YOUR GOAL ::
The goal is a clean copy of all the data below, with pictures dropped and everything else retyped exactly.

GIVEN DATA ::
########

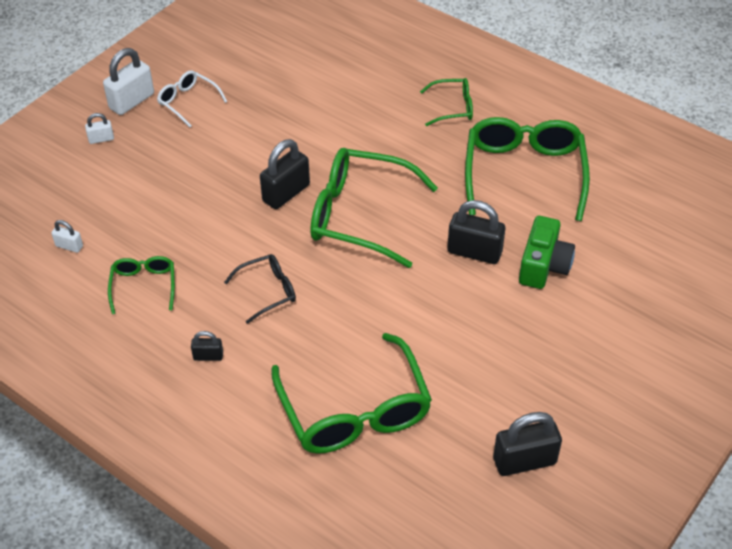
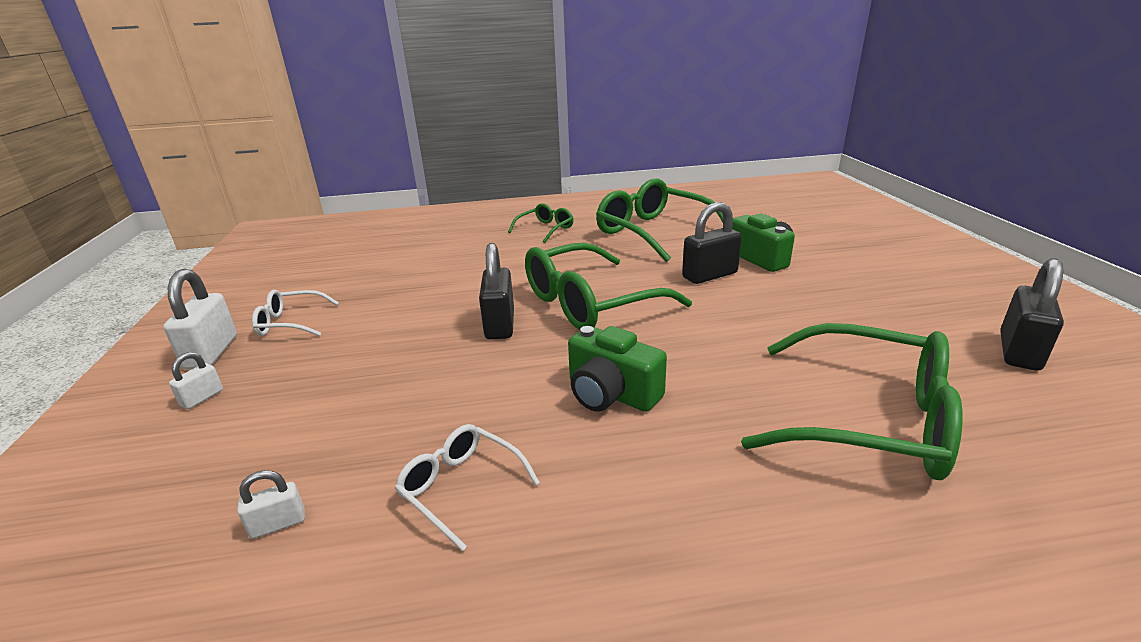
camera: 45 degrees left, 20 degrees down
(144, 286) = (461, 488): green glasses -> white glasses
(208, 356) = (659, 493): black padlock -> none
(268, 291) = (611, 393): black glasses -> green camera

########

YOUR SOLUTION ::
camera: 45 degrees left, 20 degrees down
(144, 286) = (461, 488): green glasses -> white glasses
(208, 356) = (659, 493): black padlock -> none
(268, 291) = (611, 393): black glasses -> green camera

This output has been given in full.